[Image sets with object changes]
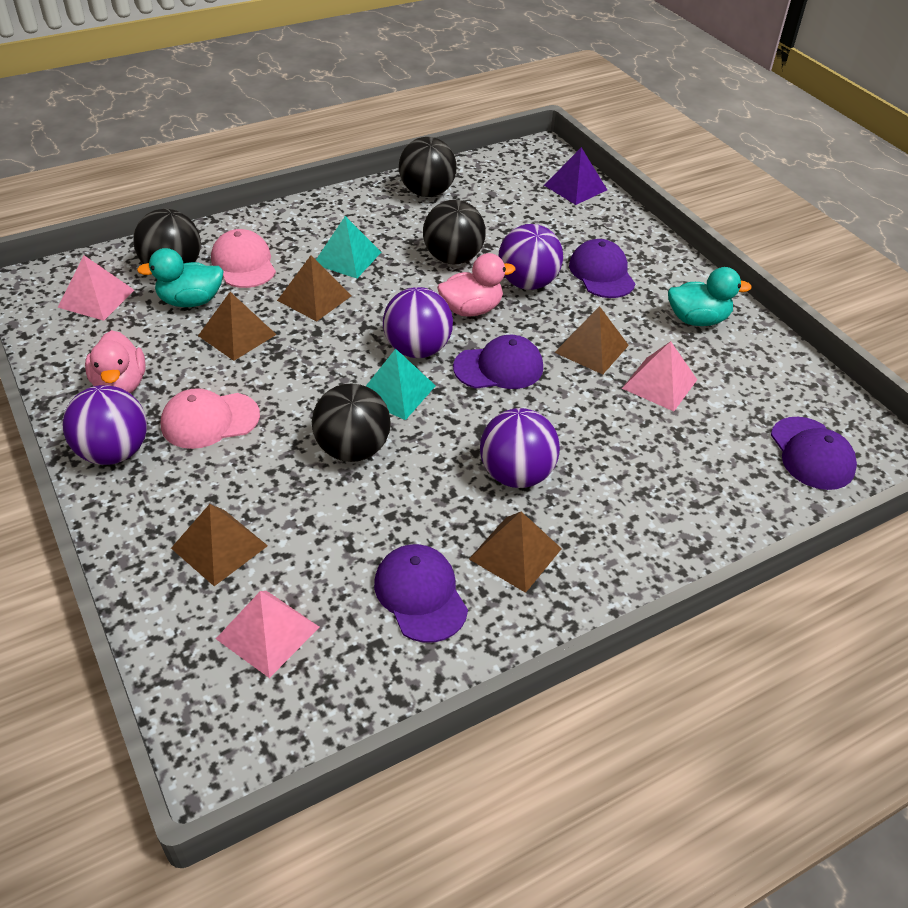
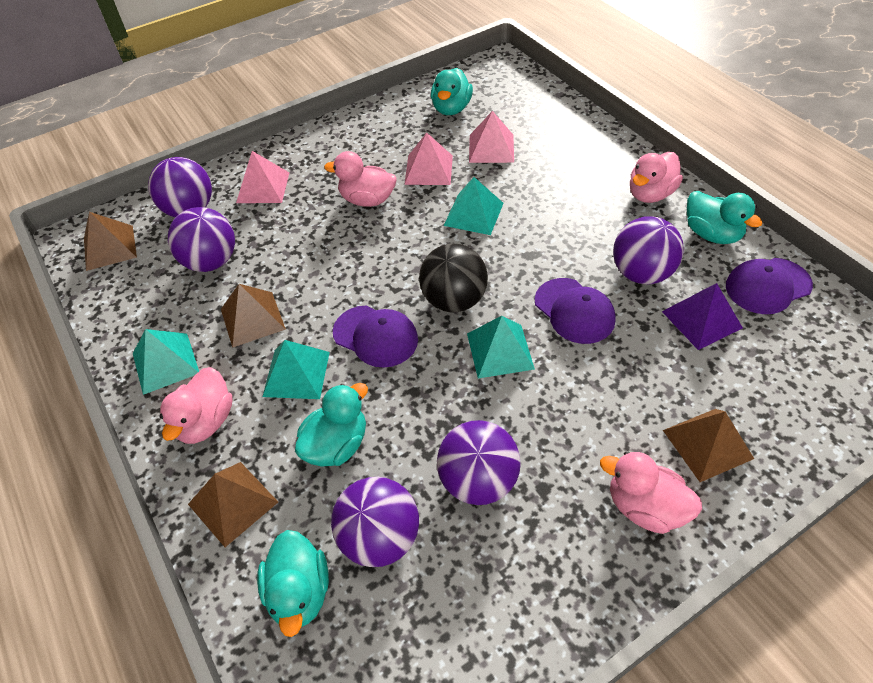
black ball: 4 -> 1
brown pyramid: 5 -> 4
pink cap: 2 -> 0
pink duck: 2 -> 4
purple ball: 4 -> 5
purple cap: 4 -> 3
turquoise duck: 2 -> 4
turquoise pyramid: 2 -> 4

REQUIRED WORK: When you copy the records above, keep every word exact but leave out the pictures.

ANSWER FOR THE TASK:
black ball: 4 -> 1
brown pyramid: 5 -> 4
pink cap: 2 -> 0
pink duck: 2 -> 4
purple ball: 4 -> 5
purple cap: 4 -> 3
turquoise duck: 2 -> 4
turquoise pyramid: 2 -> 4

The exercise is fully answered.